Exercise:
Copy each line of the data below with the word "schottky".

[Change detection data]
━━━━
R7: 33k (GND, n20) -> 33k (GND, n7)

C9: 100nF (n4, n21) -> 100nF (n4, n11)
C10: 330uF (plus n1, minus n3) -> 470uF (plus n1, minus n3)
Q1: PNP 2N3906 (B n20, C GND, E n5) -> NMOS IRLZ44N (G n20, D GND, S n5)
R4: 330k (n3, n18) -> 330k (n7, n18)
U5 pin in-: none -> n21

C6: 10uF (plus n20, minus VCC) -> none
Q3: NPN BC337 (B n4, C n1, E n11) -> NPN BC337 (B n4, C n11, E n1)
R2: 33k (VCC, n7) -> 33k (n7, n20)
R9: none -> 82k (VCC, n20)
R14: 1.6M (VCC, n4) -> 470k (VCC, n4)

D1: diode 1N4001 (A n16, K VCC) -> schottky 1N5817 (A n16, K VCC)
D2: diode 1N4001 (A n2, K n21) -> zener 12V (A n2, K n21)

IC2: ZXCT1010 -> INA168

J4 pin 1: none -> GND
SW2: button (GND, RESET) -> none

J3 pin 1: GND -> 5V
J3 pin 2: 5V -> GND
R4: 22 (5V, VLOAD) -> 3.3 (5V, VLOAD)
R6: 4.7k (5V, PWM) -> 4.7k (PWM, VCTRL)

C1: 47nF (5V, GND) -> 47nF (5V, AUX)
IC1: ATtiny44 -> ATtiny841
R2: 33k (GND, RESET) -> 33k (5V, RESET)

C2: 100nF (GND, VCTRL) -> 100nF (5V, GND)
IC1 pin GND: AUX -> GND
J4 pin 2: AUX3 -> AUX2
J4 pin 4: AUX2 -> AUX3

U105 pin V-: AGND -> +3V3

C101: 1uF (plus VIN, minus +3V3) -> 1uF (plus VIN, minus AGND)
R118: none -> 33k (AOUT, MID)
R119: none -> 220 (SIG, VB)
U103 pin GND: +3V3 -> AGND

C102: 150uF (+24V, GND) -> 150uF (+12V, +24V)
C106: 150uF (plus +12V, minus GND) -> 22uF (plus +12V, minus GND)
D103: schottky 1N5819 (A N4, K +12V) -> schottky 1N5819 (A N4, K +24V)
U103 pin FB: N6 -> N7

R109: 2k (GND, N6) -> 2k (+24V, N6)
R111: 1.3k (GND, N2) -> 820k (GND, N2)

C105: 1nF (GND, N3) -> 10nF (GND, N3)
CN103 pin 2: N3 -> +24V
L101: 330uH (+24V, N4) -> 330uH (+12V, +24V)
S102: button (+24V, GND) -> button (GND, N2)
━━━━
Written answer:
D1: diode 1N4001 (A n16, K VCC) -> schottky 1N5817 (A n16, K VCC)
D103: schottky 1N5819 (A N4, K +12V) -> schottky 1N5819 (A N4, K +24V)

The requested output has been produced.